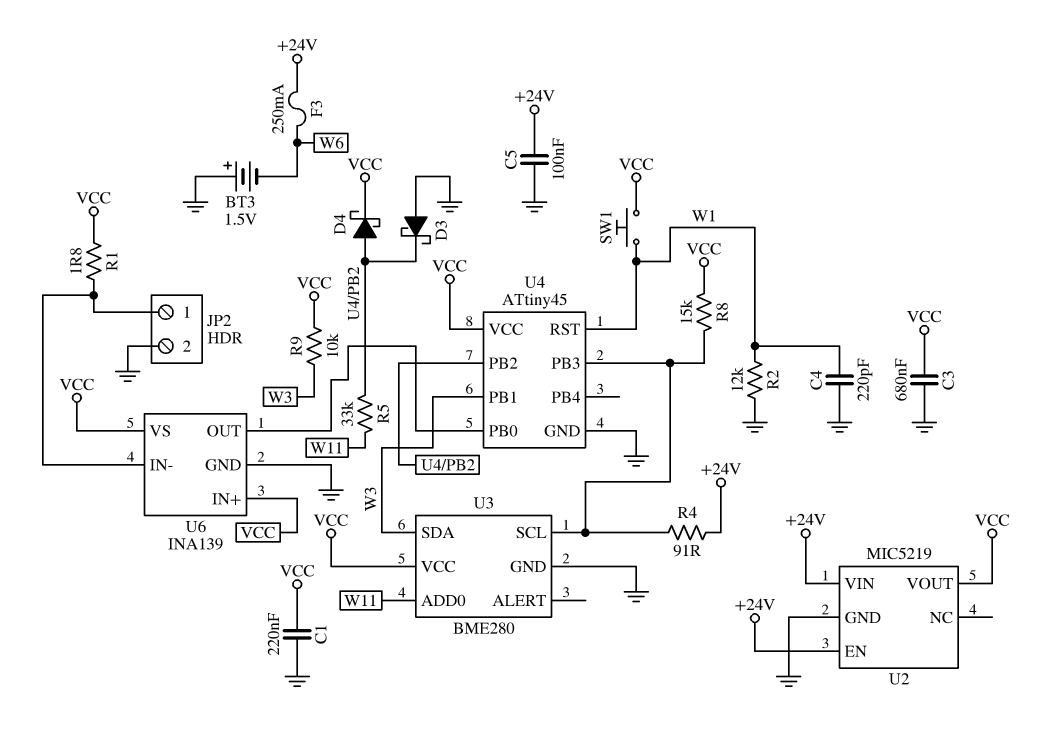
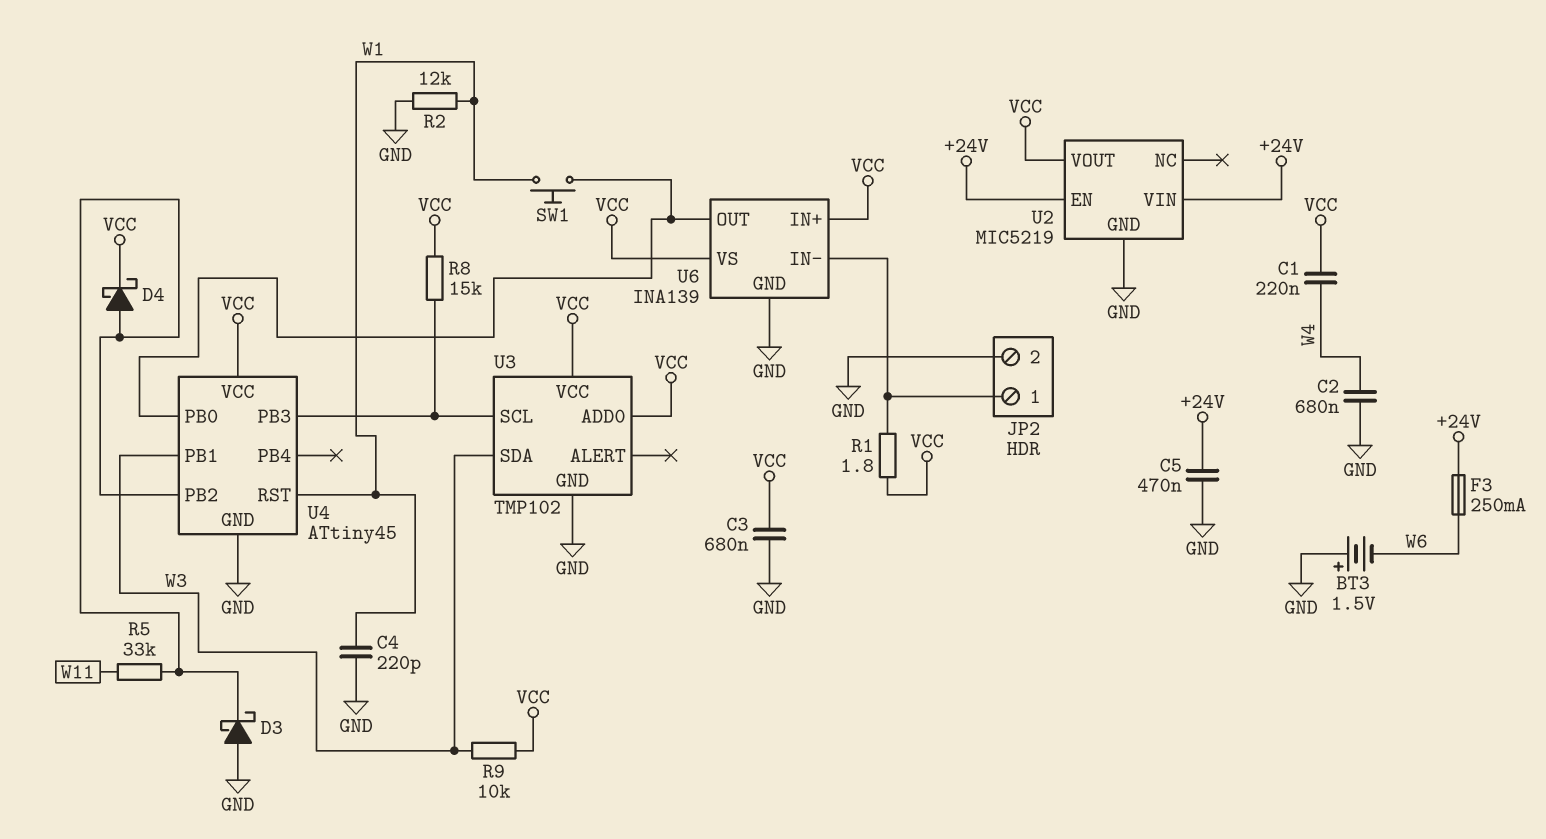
C1: 220nF (GND, VCC) -> 220nF (VCC, W4)
C2: none -> 680nF (GND, W4)
C5: 100nF (+24V, GND) -> 470nF (+24V, GND)
R4: 91 (+24V, U3/SCL) -> none
SW1: button (VCC, W1) -> button (U4/PB0, W1)
U3: BME280 -> TMP102
U3 pin ADD0: W11 -> VCC

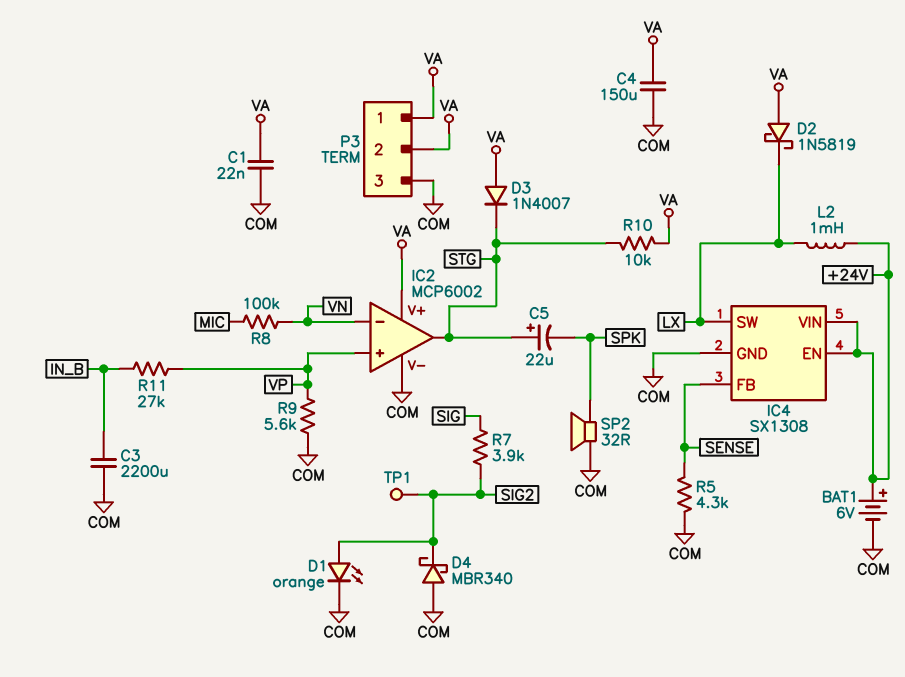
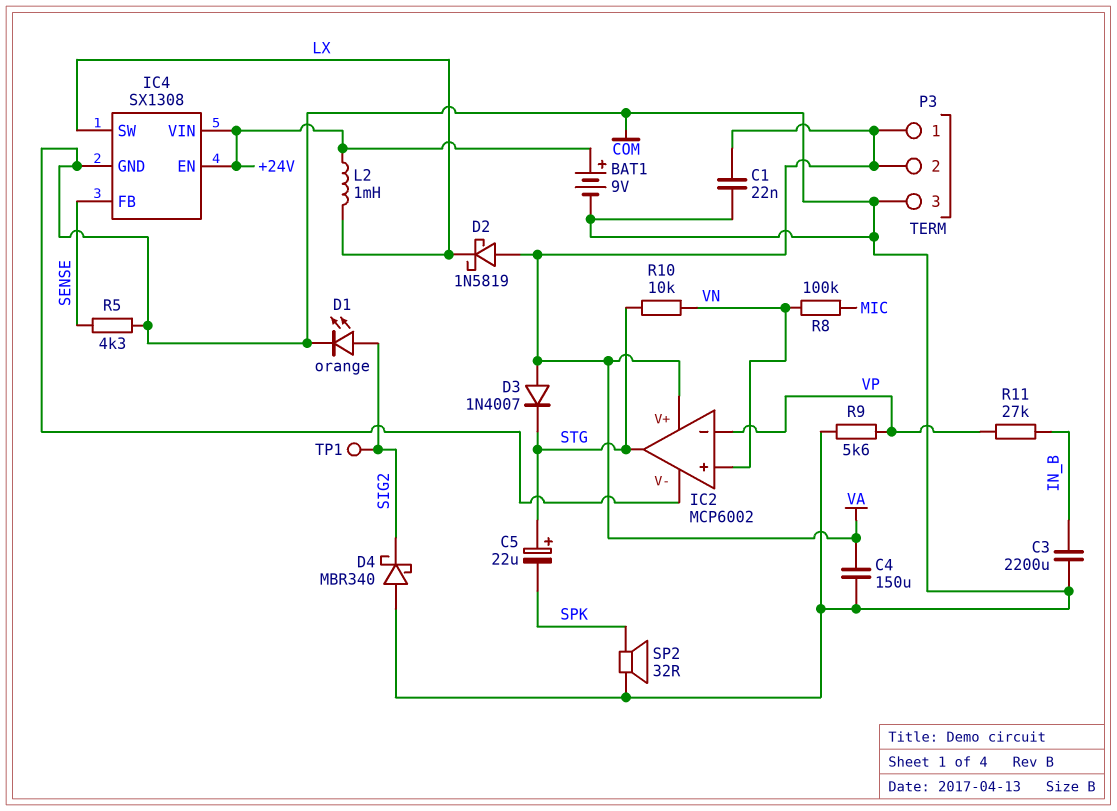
BAT1: 6V (plus +24V, minus COM) -> 9V (plus +24V, minus COM)
IC2 pin in+: VP -> VN
IC2 pin in-: VN -> VP
R7: 3.9k (SIG, SIG2) -> none
R10: 10k (STG, VA) -> 10k (STG, VN)

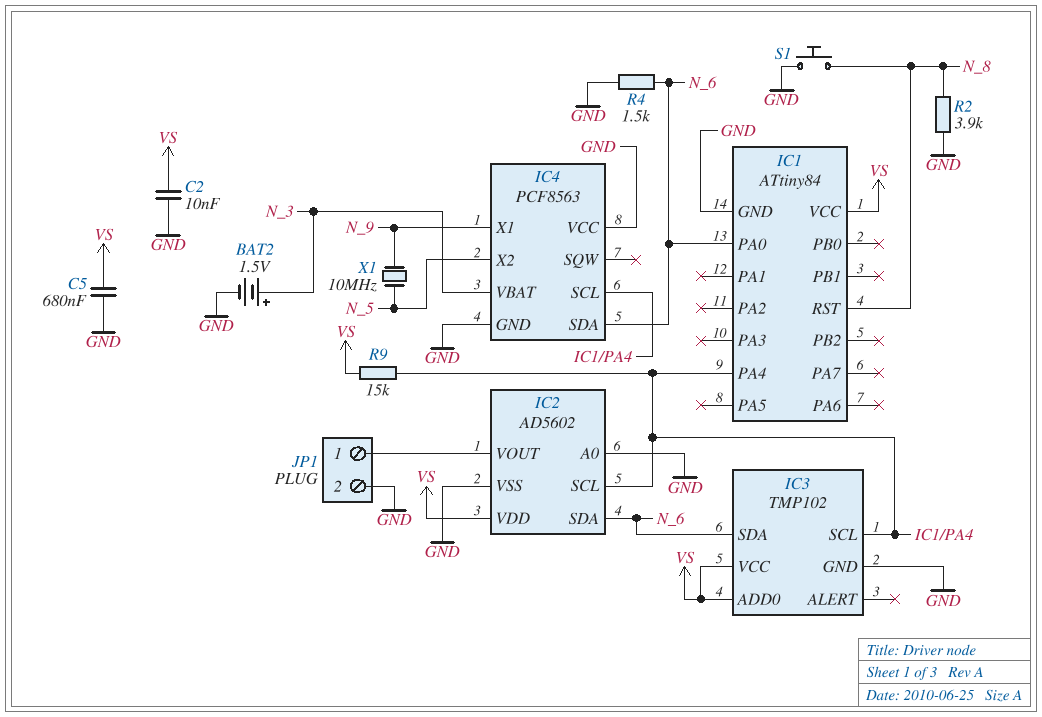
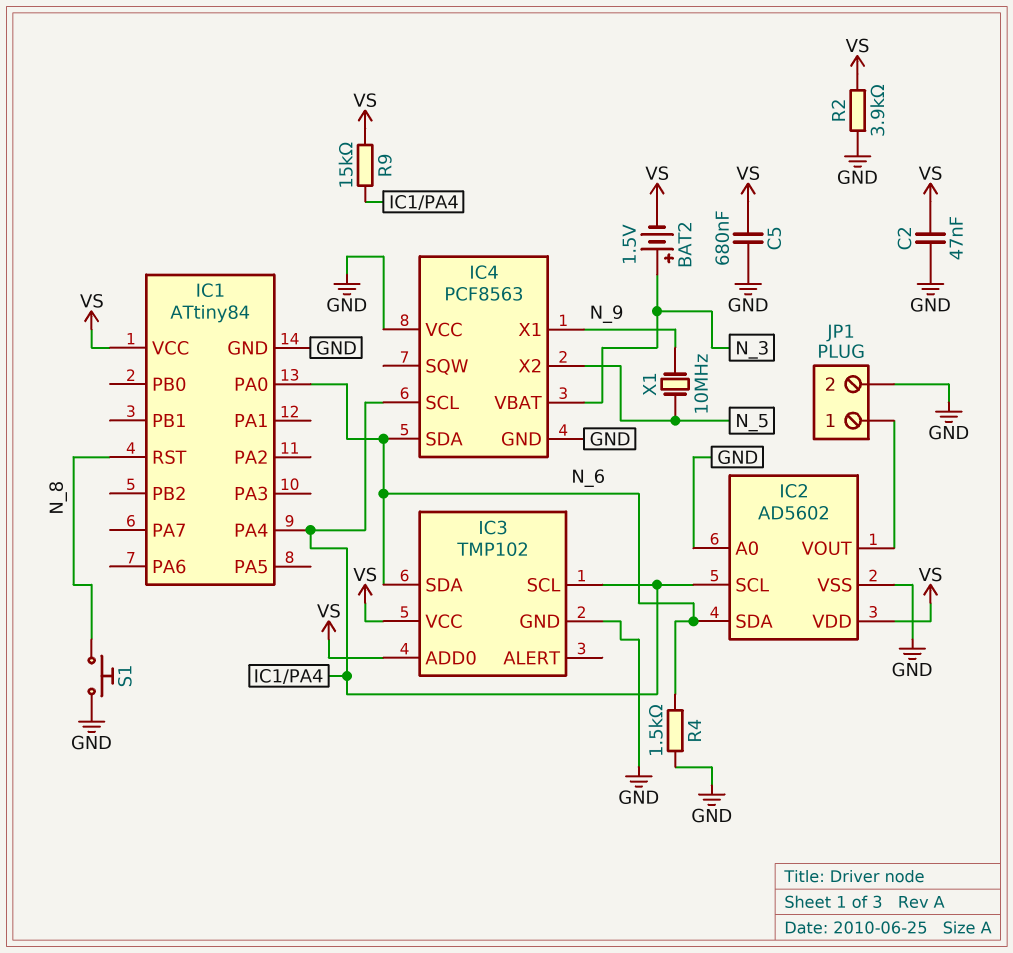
BAT2: 1.5V (plus N_3, minus GND) -> 1.5V (plus N_3, minus VS)
C2: 10nF (GND, VS) -> 47nF (GND, VS)
R2: 3.9k (GND, N_8) -> 3.9k (GND, VS)

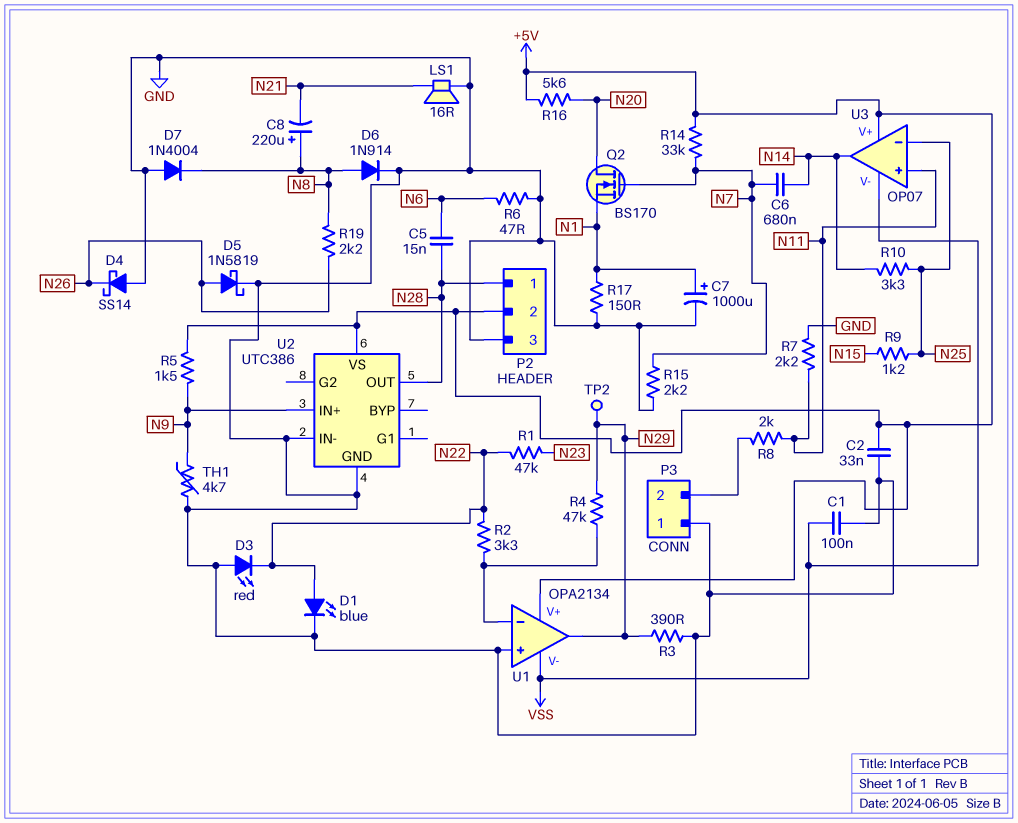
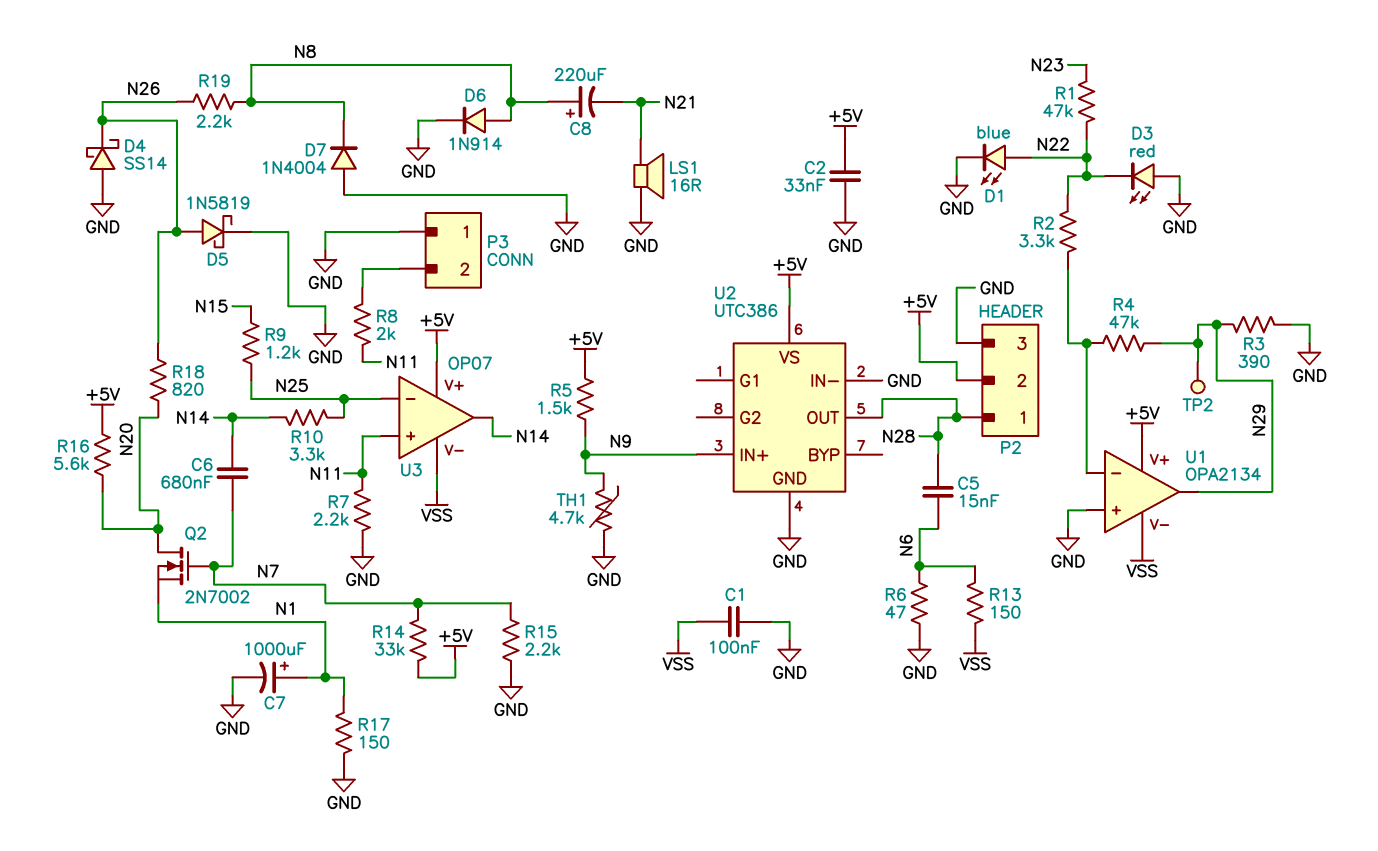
Q2: NMOS BS170 (G N7, D N20, S N1) -> NMOS 2N7002 (G N7, D N20, S N1)
R13: none -> 150 (N6, VSS)
R18: none -> 820 (N20, N26)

Task directions: Go through the records above and, whenever a line includes the word "minus", copy it.

Response area:
BAT1: 6V (plus +24V, minus COM) -> 9V (plus +24V, minus COM)
BAT2: 1.5V (plus N_3, minus GND) -> 1.5V (plus N_3, minus VS)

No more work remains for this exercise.